Write out every line of the data below without changing anything, but leave the pictures out of your answer.

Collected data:
__________

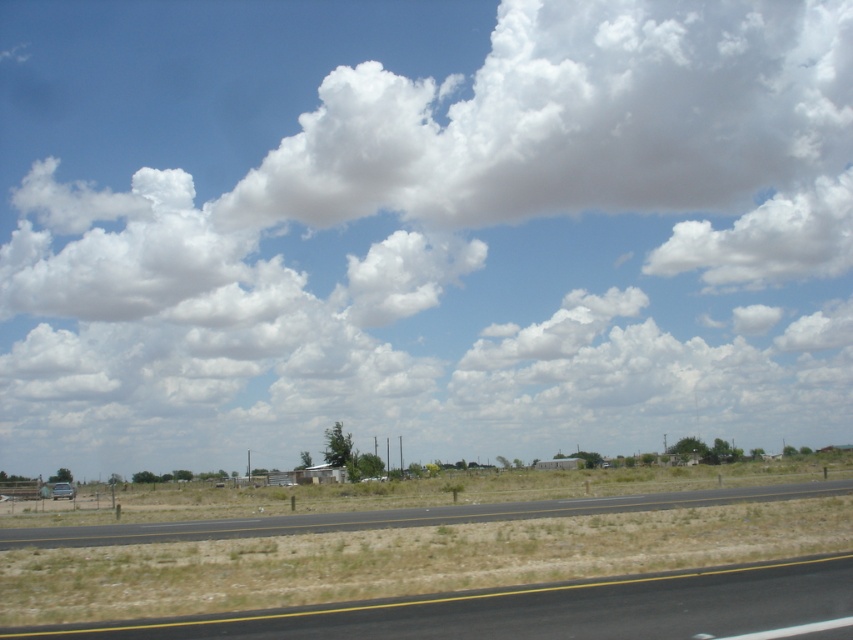
Which is below, white fluffy cloud at upper center or asphalt road at lower center?

asphalt road at lower center is below.

Is point (662, 81) farther from viewer compared to point (833, 493)?

Yes, it is.

The image size is (853, 640). Find the location of `white fluffy cloud at upper center`. white fluffy cloud at upper center is located at coordinates (421, 227).

Is point (231, 522) farther from viewer compared to point (74, 492)?

No, it is in front of (74, 492).

This screenshot has height=640, width=853. I want to click on asphalt road at lower center, so click(402, 516).

Between black asphalt road at lower center and clear glass window at lower left, which one appears on the left side from the viewer's perspective?

Positioned to the left is clear glass window at lower left.

Is point (321, 634) less distant than point (67, 486)?

Yes, point (321, 634) is in front of point (67, 486).

Locate an element on the screen. The image size is (853, 640). black asphalt road at lower center is located at coordinates (537, 609).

__________

EXPECTED ANSWER
Which is below, white fluffy cloud at upper center or asphalt road at lower center?

asphalt road at lower center is below.

Is point (662, 81) farther from viewer compared to point (833, 493)?

Yes, it is.

The image size is (853, 640). Find the location of `white fluffy cloud at upper center`. white fluffy cloud at upper center is located at coordinates (421, 227).

Is point (231, 522) farther from viewer compared to point (74, 492)?

No, it is in front of (74, 492).

This screenshot has height=640, width=853. I want to click on asphalt road at lower center, so click(402, 516).

Between black asphalt road at lower center and clear glass window at lower left, which one appears on the left side from the viewer's perspective?

Positioned to the left is clear glass window at lower left.

Is point (321, 634) less distant than point (67, 486)?

Yes, point (321, 634) is in front of point (67, 486).

Locate an element on the screen. The image size is (853, 640). black asphalt road at lower center is located at coordinates (537, 609).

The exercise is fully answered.